(Excerpts from a dataset)
■ ■ ■

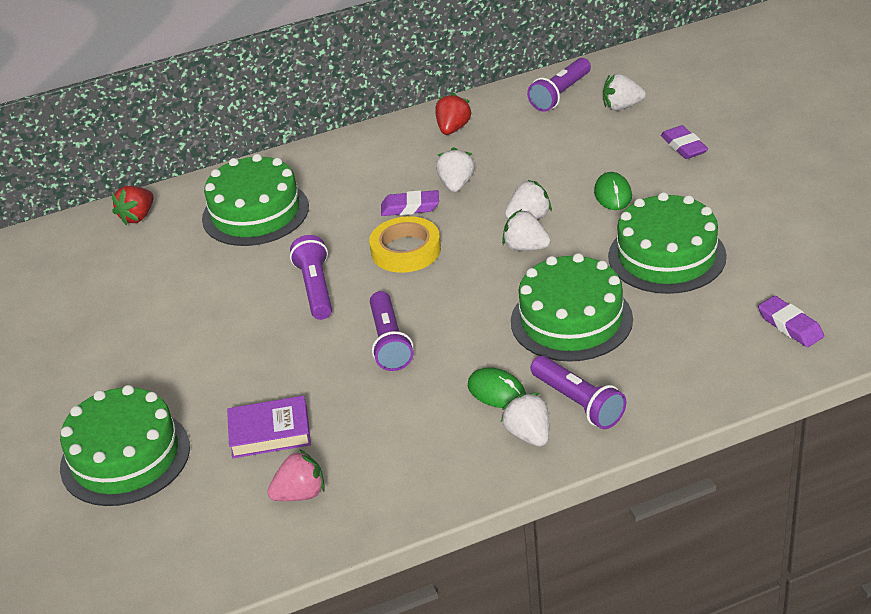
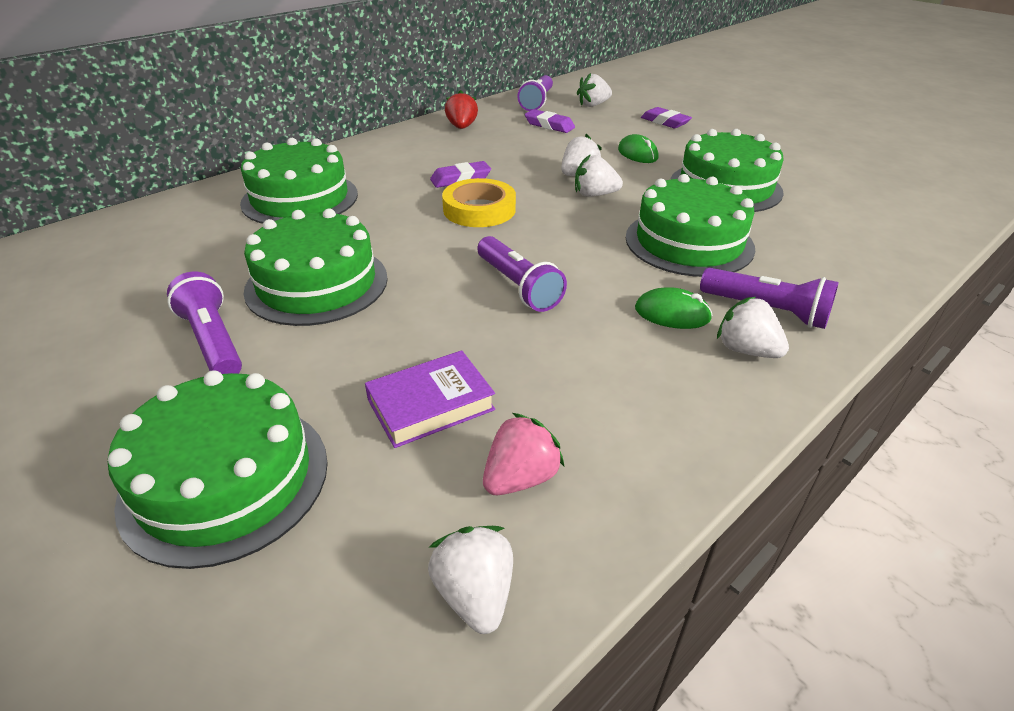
camera: 25 degrees left, 0 degrees up
red strawberry [111,186,154,225] -> none
purple flashlight [290,235,332,320] -> purple flashlight moved to [167,272,242,374]
white strawberry [436,147,475,192] -> white strawberry moved to [428,526,513,634]
purple eraser [758,296,824,347] -> purple eraser moved to [525,109,575,133]
none -> green cake [243,209,388,326]

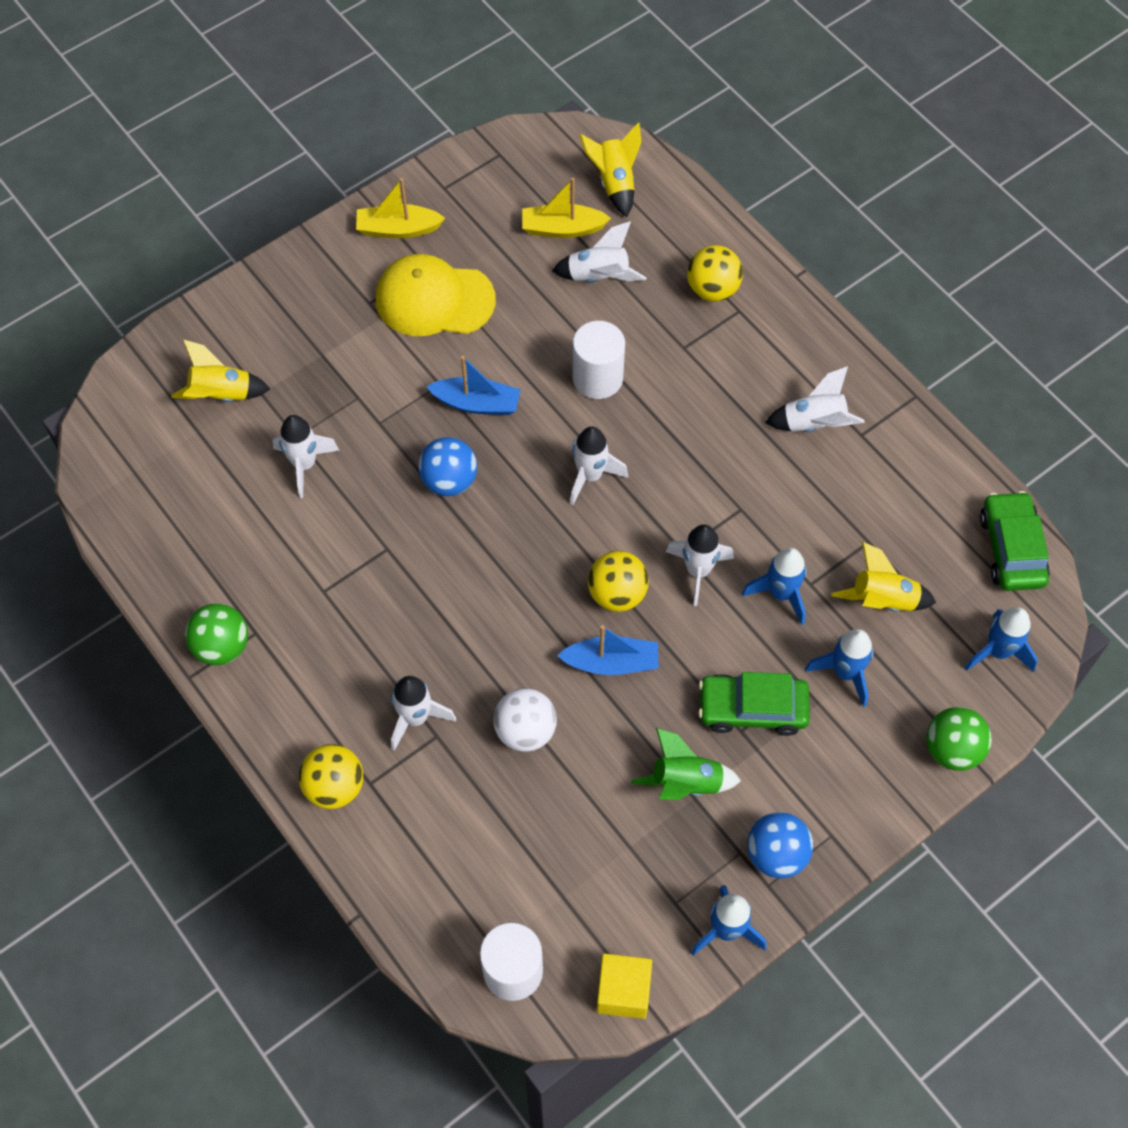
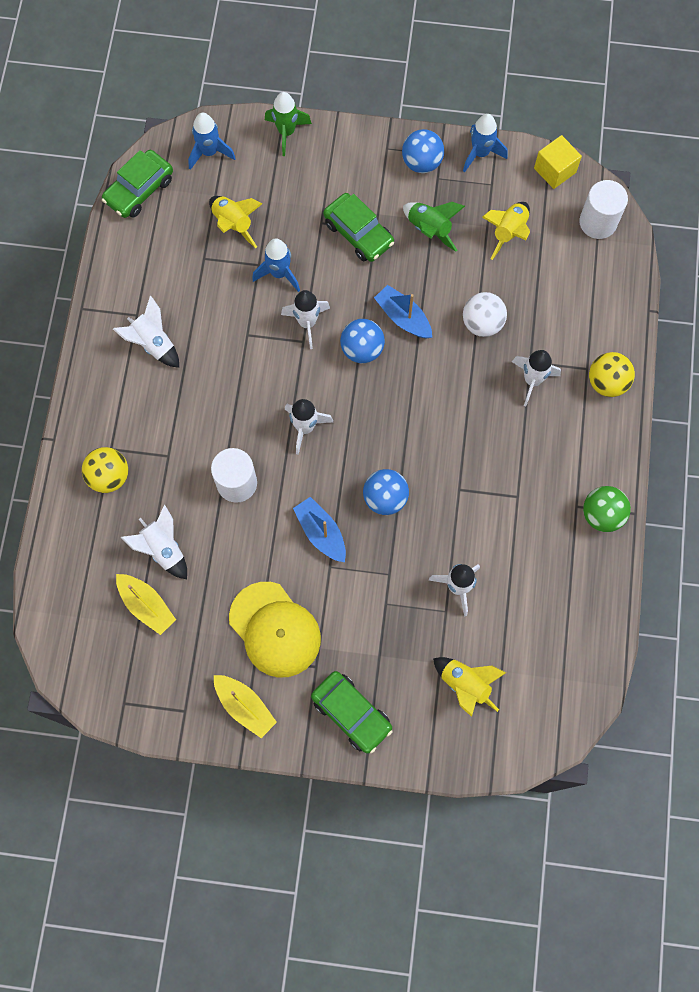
camera: 135 degrees left, 10 degrees up
yellow rocket [579,122,641,217] -> yellow rocket moved to [482,202,530,260]
yellow ball [588,551,649,612] -> blue ball [340,319,385,363]
blue rocket [805,629,874,707] -> none
green ball [926,707,992,771] -> green rocket [265,92,312,156]
none -> green car [311,671,392,754]

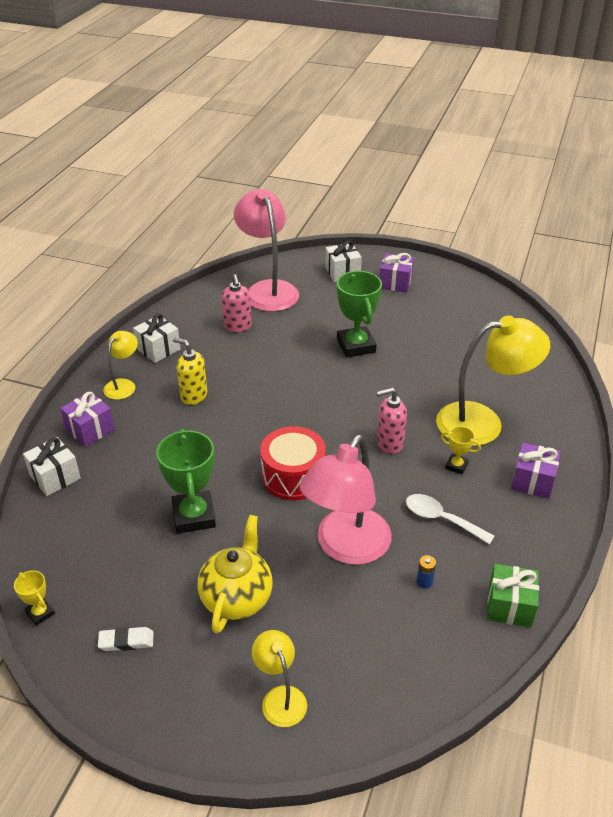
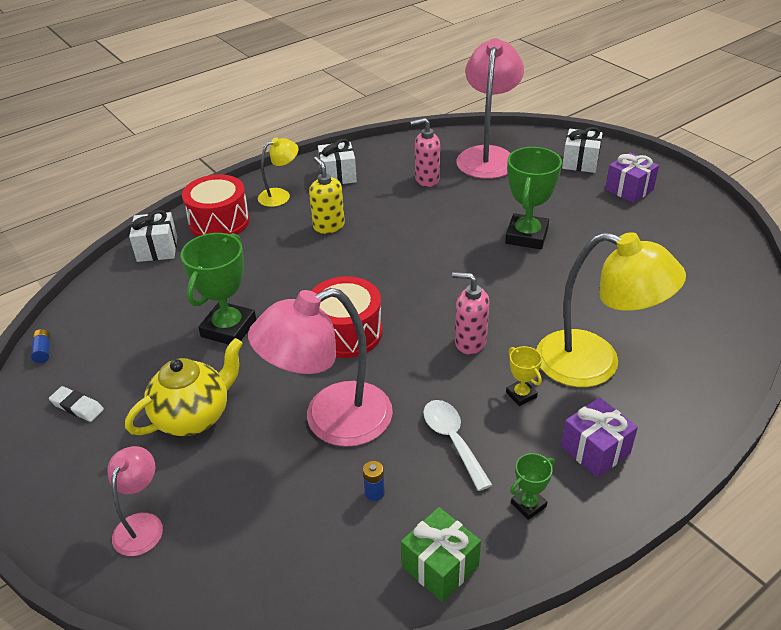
camera: 35 degrees right, 0 degrees up
yellow trophy [14,570,55,626] -> blue battery [31,329,50,363]
purple gift [60,392,115,447] -> red drum [182,174,250,237]
pink soap dispenser [222,274,252,332] -> pink soap dispenser turned 60 degrees clockwise [410,118,440,187]
yellow lamp [252,630,307,727] -> pink lamp [107,446,163,556]
none -> green trophy [510,453,555,520]

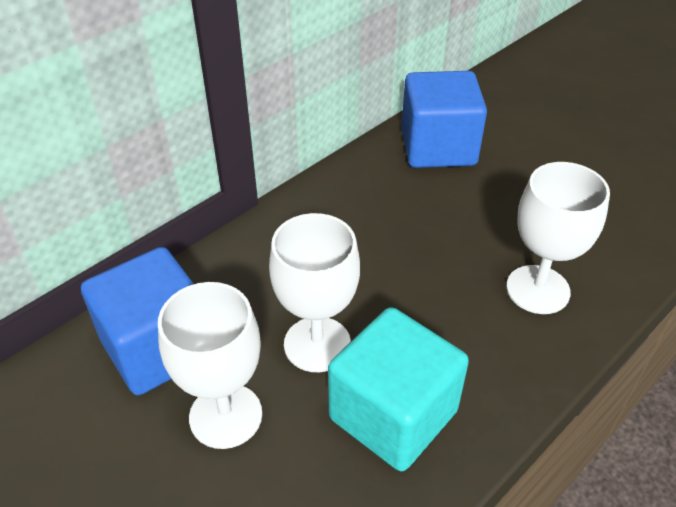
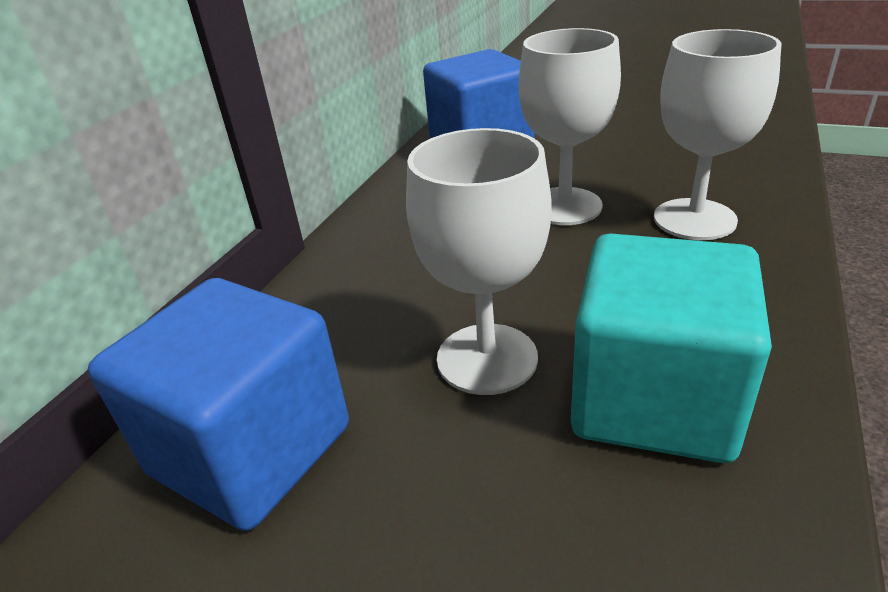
camera: 20 degrees left, 10 degrees down
white goblet [158,282,262,449] -> white goblet moved to [519,28,621,225]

■ ■ ■

▶ [Requirement]:
Repeat all of the entries above exactly. Keep pictures out of it.

▶ [Result for this exercise]:
camera: 25 degrees left, 0 degrees up
red strawberry [111,186,154,225] -> none
purple flashlight [290,235,332,320] -> purple flashlight moved to [167,272,242,374]
white strawberry [436,147,475,192] -> white strawberry moved to [428,526,513,634]
purple eraser [758,296,824,347] -> purple eraser moved to [525,109,575,133]
none -> green cake [243,209,388,326]

camera: 135 degrees left, 10 degrees up
yellow rocket [579,122,641,217] -> yellow rocket moved to [482,202,530,260]
yellow ball [588,551,649,612] -> blue ball [340,319,385,363]
blue rocket [805,629,874,707] -> none
green ball [926,707,992,771] -> green rocket [265,92,312,156]
none -> green car [311,671,392,754]

camera: 35 degrees right, 0 degrees up
yellow trophy [14,570,55,626] -> blue battery [31,329,50,363]
purple gift [60,392,115,447] -> red drum [182,174,250,237]
pink soap dispenser [222,274,252,332] -> pink soap dispenser turned 60 degrees clockwise [410,118,440,187]
yellow lamp [252,630,307,727] -> pink lamp [107,446,163,556]
none -> green trophy [510,453,555,520]

camera: 20 degrees left, 10 degrees down
white goblet [158,282,262,449] -> white goblet moved to [519,28,621,225]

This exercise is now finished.